> [WHAT TO WORK ON]
Having read the material, return every line of it exactly.

> [TASK INPUT]
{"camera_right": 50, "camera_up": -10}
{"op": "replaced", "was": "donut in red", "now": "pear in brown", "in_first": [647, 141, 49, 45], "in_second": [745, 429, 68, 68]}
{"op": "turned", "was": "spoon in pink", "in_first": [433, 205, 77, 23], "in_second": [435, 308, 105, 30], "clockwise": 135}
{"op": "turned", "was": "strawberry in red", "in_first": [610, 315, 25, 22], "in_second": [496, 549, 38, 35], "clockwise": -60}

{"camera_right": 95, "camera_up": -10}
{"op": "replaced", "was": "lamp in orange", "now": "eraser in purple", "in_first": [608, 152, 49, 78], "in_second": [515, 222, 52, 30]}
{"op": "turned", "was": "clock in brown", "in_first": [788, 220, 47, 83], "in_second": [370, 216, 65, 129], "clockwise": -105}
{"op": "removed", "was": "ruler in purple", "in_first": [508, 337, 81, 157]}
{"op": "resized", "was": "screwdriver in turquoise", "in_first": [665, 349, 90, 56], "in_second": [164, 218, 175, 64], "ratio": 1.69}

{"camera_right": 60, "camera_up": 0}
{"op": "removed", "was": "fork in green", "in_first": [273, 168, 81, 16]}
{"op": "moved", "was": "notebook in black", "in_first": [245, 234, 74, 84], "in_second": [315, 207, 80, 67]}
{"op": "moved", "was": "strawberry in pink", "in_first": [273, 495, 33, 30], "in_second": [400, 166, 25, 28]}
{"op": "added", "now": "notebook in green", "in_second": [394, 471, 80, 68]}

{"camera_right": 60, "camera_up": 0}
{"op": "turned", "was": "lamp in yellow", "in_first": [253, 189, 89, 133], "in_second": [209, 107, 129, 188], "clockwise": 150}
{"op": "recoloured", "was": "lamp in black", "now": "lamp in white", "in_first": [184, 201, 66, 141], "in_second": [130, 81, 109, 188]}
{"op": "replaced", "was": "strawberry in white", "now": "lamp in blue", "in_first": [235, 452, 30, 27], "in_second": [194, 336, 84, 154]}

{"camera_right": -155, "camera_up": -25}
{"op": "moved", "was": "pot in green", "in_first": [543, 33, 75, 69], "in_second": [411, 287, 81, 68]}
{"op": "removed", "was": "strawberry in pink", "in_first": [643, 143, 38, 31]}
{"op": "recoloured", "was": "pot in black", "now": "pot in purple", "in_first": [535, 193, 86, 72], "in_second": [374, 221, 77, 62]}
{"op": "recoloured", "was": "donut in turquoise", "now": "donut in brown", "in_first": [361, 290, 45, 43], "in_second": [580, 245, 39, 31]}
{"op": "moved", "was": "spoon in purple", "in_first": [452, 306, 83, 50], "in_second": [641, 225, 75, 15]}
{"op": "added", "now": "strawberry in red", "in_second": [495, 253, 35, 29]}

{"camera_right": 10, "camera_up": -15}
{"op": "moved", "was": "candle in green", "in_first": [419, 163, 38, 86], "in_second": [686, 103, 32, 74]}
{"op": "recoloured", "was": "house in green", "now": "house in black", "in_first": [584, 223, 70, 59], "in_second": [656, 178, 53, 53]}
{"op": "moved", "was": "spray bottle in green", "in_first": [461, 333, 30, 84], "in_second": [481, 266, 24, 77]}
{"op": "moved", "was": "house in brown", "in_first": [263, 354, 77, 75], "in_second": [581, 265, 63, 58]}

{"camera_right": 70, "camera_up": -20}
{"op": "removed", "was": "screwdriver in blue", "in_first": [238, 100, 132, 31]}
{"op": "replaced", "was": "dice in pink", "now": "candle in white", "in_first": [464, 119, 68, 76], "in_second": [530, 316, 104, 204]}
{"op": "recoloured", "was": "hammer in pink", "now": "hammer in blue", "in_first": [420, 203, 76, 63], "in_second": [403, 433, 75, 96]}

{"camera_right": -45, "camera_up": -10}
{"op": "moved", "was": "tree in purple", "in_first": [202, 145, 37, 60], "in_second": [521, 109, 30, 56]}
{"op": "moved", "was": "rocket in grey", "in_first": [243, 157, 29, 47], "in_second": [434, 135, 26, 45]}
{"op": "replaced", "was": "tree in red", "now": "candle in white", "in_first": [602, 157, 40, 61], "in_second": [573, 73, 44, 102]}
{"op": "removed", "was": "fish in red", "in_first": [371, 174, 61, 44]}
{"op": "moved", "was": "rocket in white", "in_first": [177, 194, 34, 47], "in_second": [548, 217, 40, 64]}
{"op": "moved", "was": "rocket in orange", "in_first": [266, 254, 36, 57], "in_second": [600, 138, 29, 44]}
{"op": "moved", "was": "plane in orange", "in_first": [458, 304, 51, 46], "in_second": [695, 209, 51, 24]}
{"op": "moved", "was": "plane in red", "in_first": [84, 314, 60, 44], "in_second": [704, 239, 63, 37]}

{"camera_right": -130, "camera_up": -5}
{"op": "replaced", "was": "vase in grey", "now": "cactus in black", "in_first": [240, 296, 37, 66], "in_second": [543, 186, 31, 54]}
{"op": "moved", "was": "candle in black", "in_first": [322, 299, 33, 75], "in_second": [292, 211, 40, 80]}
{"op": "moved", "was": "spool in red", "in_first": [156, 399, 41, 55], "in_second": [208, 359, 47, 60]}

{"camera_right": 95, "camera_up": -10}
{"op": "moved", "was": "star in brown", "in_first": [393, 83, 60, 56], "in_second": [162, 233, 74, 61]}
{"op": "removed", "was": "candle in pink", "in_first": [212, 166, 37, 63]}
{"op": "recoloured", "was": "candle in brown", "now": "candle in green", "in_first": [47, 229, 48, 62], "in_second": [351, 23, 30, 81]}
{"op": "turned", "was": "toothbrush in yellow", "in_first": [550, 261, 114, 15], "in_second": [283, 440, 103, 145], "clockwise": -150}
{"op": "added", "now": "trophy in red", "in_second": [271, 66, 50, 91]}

> [ANSWER FOR THIS EXERCISE]
{"camera_right": 50, "camera_up": -10}
{"op": "replaced", "was": "donut in red", "now": "pear in brown", "in_first": [647, 141, 49, 45], "in_second": [745, 429, 68, 68]}
{"op": "turned", "was": "spoon in pink", "in_first": [433, 205, 77, 23], "in_second": [435, 308, 105, 30], "clockwise": 135}
{"op": "turned", "was": "strawberry in red", "in_first": [610, 315, 25, 22], "in_second": [496, 549, 38, 35], "clockwise": -60}

{"camera_right": 95, "camera_up": -10}
{"op": "replaced", "was": "lamp in orange", "now": "eraser in purple", "in_first": [608, 152, 49, 78], "in_second": [515, 222, 52, 30]}
{"op": "turned", "was": "clock in brown", "in_first": [788, 220, 47, 83], "in_second": [370, 216, 65, 129], "clockwise": -105}
{"op": "removed", "was": "ruler in purple", "in_first": [508, 337, 81, 157]}
{"op": "resized", "was": "screwdriver in turquoise", "in_first": [665, 349, 90, 56], "in_second": [164, 218, 175, 64], "ratio": 1.69}

{"camera_right": 60, "camera_up": 0}
{"op": "removed", "was": "fork in green", "in_first": [273, 168, 81, 16]}
{"op": "moved", "was": "notebook in black", "in_first": [245, 234, 74, 84], "in_second": [315, 207, 80, 67]}
{"op": "moved", "was": "strawberry in pink", "in_first": [273, 495, 33, 30], "in_second": [400, 166, 25, 28]}
{"op": "added", "now": "notebook in green", "in_second": [394, 471, 80, 68]}

{"camera_right": 60, "camera_up": 0}
{"op": "turned", "was": "lamp in yellow", "in_first": [253, 189, 89, 133], "in_second": [209, 107, 129, 188], "clockwise": 150}
{"op": "recoloured", "was": "lamp in black", "now": "lamp in white", "in_first": [184, 201, 66, 141], "in_second": [130, 81, 109, 188]}
{"op": "replaced", "was": "strawberry in white", "now": "lamp in blue", "in_first": [235, 452, 30, 27], "in_second": [194, 336, 84, 154]}

{"camera_right": -155, "camera_up": -25}
{"op": "moved", "was": "pot in green", "in_first": [543, 33, 75, 69], "in_second": [411, 287, 81, 68]}
{"op": "removed", "was": "strawberry in pink", "in_first": [643, 143, 38, 31]}
{"op": "recoloured", "was": "pot in black", "now": "pot in purple", "in_first": [535, 193, 86, 72], "in_second": [374, 221, 77, 62]}
{"op": "recoloured", "was": "donut in turquoise", "now": "donut in brown", "in_first": [361, 290, 45, 43], "in_second": [580, 245, 39, 31]}
{"op": "moved", "was": "spoon in purple", "in_first": [452, 306, 83, 50], "in_second": [641, 225, 75, 15]}
{"op": "added", "now": "strawberry in red", "in_second": [495, 253, 35, 29]}

{"camera_right": 10, "camera_up": -15}
{"op": "moved", "was": "candle in green", "in_first": [419, 163, 38, 86], "in_second": [686, 103, 32, 74]}
{"op": "recoloured", "was": "house in green", "now": "house in black", "in_first": [584, 223, 70, 59], "in_second": [656, 178, 53, 53]}
{"op": "moved", "was": "spray bottle in green", "in_first": [461, 333, 30, 84], "in_second": [481, 266, 24, 77]}
{"op": "moved", "was": "house in brown", "in_first": [263, 354, 77, 75], "in_second": [581, 265, 63, 58]}

{"camera_right": 70, "camera_up": -20}
{"op": "removed", "was": "screwdriver in blue", "in_first": [238, 100, 132, 31]}
{"op": "replaced", "was": "dice in pink", "now": "candle in white", "in_first": [464, 119, 68, 76], "in_second": [530, 316, 104, 204]}
{"op": "recoloured", "was": "hammer in pink", "now": "hammer in blue", "in_first": [420, 203, 76, 63], "in_second": [403, 433, 75, 96]}

{"camera_right": -45, "camera_up": -10}
{"op": "moved", "was": "tree in purple", "in_first": [202, 145, 37, 60], "in_second": [521, 109, 30, 56]}
{"op": "moved", "was": "rocket in grey", "in_first": [243, 157, 29, 47], "in_second": [434, 135, 26, 45]}
{"op": "replaced", "was": "tree in red", "now": "candle in white", "in_first": [602, 157, 40, 61], "in_second": [573, 73, 44, 102]}
{"op": "removed", "was": "fish in red", "in_first": [371, 174, 61, 44]}
{"op": "moved", "was": "rocket in white", "in_first": [177, 194, 34, 47], "in_second": [548, 217, 40, 64]}
{"op": "moved", "was": "rocket in orange", "in_first": [266, 254, 36, 57], "in_second": [600, 138, 29, 44]}
{"op": "moved", "was": "plane in orange", "in_first": [458, 304, 51, 46], "in_second": [695, 209, 51, 24]}
{"op": "moved", "was": "plane in red", "in_first": [84, 314, 60, 44], "in_second": [704, 239, 63, 37]}

{"camera_right": -130, "camera_up": -5}
{"op": "replaced", "was": "vase in grey", "now": "cactus in black", "in_first": [240, 296, 37, 66], "in_second": [543, 186, 31, 54]}
{"op": "moved", "was": "candle in black", "in_first": [322, 299, 33, 75], "in_second": [292, 211, 40, 80]}
{"op": "moved", "was": "spool in red", "in_first": [156, 399, 41, 55], "in_second": [208, 359, 47, 60]}

{"camera_right": 95, "camera_up": -10}
{"op": "moved", "was": "star in brown", "in_first": [393, 83, 60, 56], "in_second": [162, 233, 74, 61]}
{"op": "removed", "was": "candle in pink", "in_first": [212, 166, 37, 63]}
{"op": "recoloured", "was": "candle in brown", "now": "candle in green", "in_first": [47, 229, 48, 62], "in_second": [351, 23, 30, 81]}
{"op": "turned", "was": "toothbrush in yellow", "in_first": [550, 261, 114, 15], "in_second": [283, 440, 103, 145], "clockwise": -150}
{"op": "added", "now": "trophy in red", "in_second": [271, 66, 50, 91]}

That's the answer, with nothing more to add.